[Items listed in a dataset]
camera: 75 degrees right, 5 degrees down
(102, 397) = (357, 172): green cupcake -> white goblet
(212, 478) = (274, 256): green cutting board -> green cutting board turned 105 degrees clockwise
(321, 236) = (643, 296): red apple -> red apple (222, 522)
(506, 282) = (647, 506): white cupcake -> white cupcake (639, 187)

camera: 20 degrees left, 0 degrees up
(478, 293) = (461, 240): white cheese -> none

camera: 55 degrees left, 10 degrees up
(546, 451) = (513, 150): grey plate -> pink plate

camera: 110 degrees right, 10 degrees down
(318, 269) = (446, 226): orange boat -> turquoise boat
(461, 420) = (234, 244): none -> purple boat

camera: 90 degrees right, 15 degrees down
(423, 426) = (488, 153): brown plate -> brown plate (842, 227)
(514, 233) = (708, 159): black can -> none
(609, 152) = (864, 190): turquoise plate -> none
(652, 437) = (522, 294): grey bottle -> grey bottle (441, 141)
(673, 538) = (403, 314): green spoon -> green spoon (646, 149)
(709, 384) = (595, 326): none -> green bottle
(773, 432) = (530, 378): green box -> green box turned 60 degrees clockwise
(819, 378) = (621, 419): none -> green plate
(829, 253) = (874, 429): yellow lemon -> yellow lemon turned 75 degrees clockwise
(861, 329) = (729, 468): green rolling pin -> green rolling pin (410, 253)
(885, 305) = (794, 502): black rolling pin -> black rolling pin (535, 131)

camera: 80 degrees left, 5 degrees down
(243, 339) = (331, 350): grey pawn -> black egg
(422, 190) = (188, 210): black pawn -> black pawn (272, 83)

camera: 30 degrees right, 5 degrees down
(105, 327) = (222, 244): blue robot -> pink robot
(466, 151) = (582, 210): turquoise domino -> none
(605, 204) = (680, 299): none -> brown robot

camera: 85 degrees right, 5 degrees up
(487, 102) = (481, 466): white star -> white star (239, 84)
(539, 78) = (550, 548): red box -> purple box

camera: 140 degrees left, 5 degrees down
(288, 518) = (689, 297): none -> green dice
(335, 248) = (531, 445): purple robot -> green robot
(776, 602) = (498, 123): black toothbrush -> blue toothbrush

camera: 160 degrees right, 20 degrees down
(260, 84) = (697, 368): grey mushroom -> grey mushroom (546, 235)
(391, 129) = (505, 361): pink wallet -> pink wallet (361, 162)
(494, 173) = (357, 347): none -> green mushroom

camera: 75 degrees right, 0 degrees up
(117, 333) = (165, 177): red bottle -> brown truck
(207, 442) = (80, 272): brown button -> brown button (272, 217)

- _YOUR INSTRUCTIONS_
Begin with the line that contains "camera: 75 degrees right, 0 degrees up" and print each line exactly until the data ends, including the last line.

- _ANSWER_
camera: 75 degrees right, 0 degrees up
(117, 333) = (165, 177): red bottle -> brown truck
(207, 442) = (80, 272): brown button -> brown button (272, 217)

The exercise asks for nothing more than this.